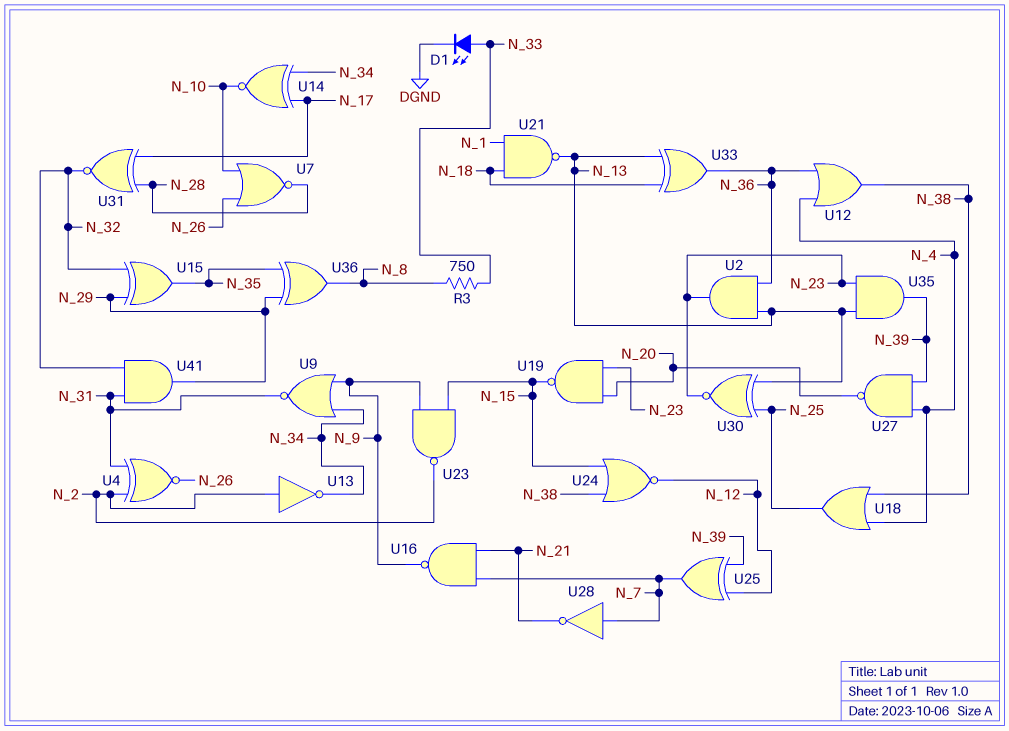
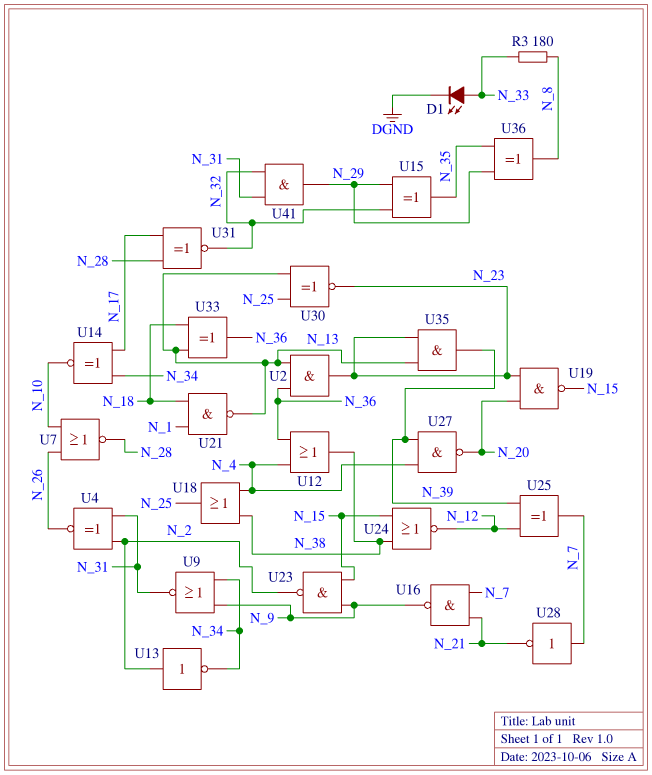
R3: 750 (N_8, N_33) -> 180 (N_8, N_33)

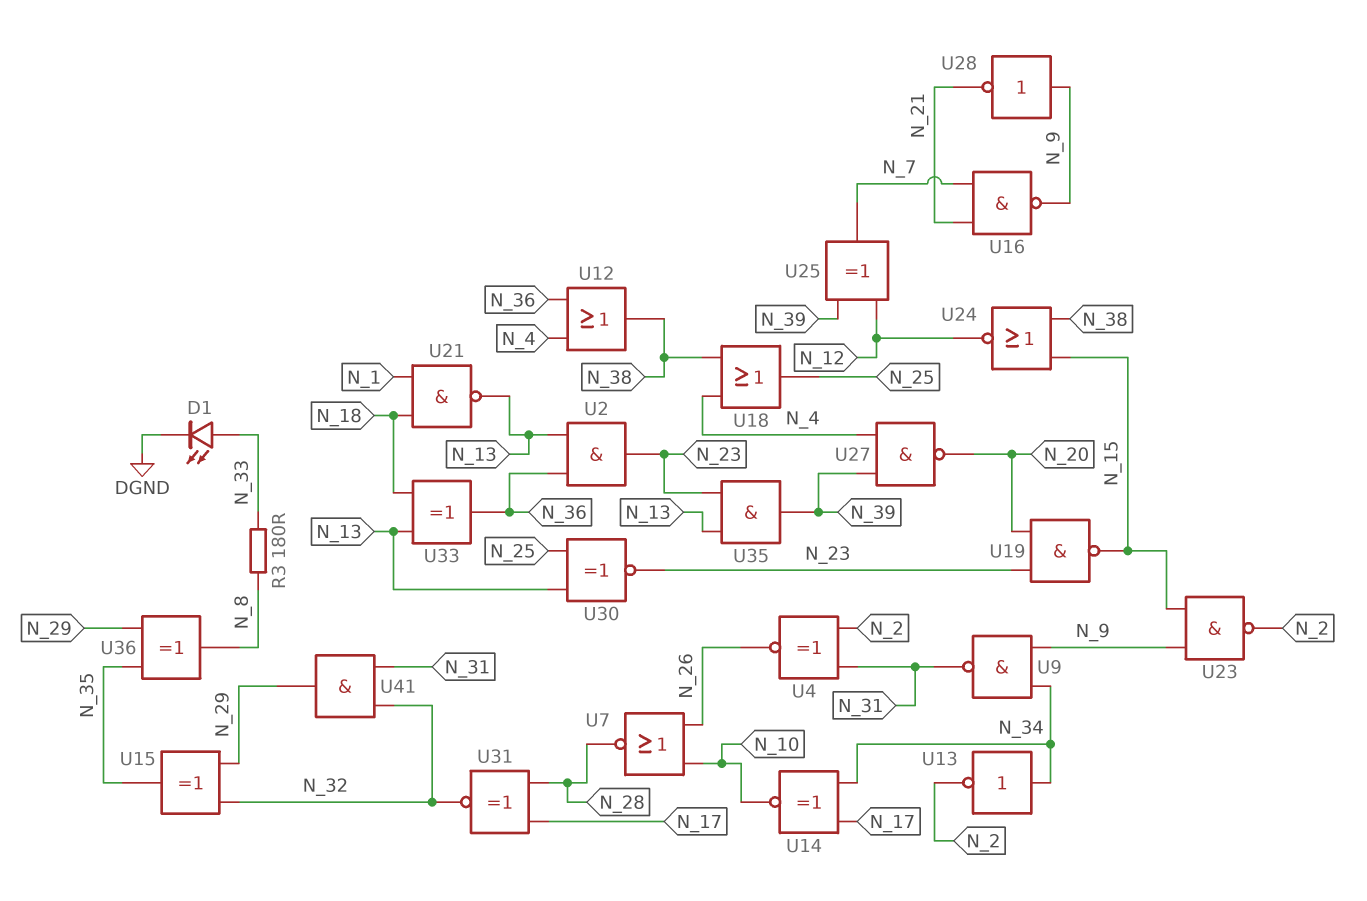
U9: NOR (in N_9, in N_34, out N_31) -> NAND (in N_9, in N_34, out N_31)
U13: NOT (in N_2, out N_34) -> NOT (in N_34, out N_2)
U28: NOT (in N_7, out N_21) -> NOT (in N_9, out N_21)

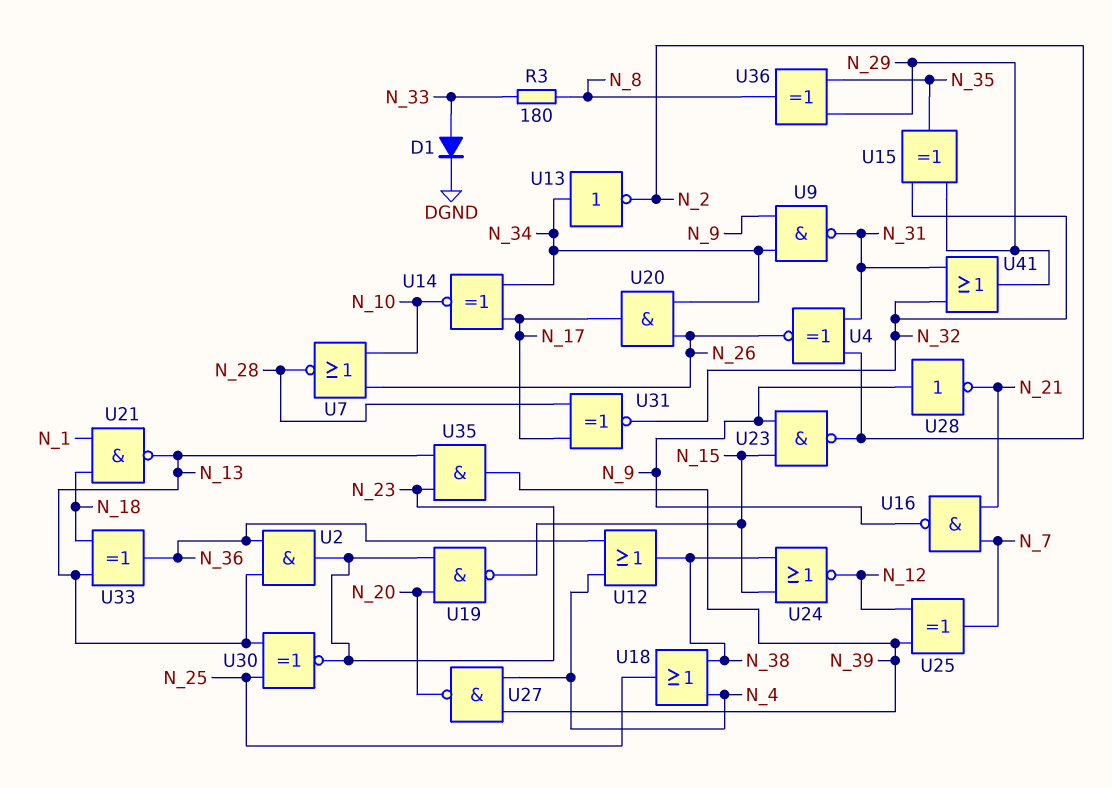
D1: LED (A N_33, K DGND) -> diode (A N_33, K DGND)
U20: none -> AND (in N_26, in N_34, out N_17)
U41: AND (in N_31, in N_32, out N_29) -> OR (in N_31, in N_32, out N_29)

══════

Required action
Please retype the whole listing above exactly, without any of its images.

Answer for this exercise
R3: 750 (N_8, N_33) -> 180 (N_8, N_33)

U9: NOR (in N_9, in N_34, out N_31) -> NAND (in N_9, in N_34, out N_31)
U13: NOT (in N_2, out N_34) -> NOT (in N_34, out N_2)
U28: NOT (in N_7, out N_21) -> NOT (in N_9, out N_21)

D1: LED (A N_33, K DGND) -> diode (A N_33, K DGND)
U20: none -> AND (in N_26, in N_34, out N_17)
U41: AND (in N_31, in N_32, out N_29) -> OR (in N_31, in N_32, out N_29)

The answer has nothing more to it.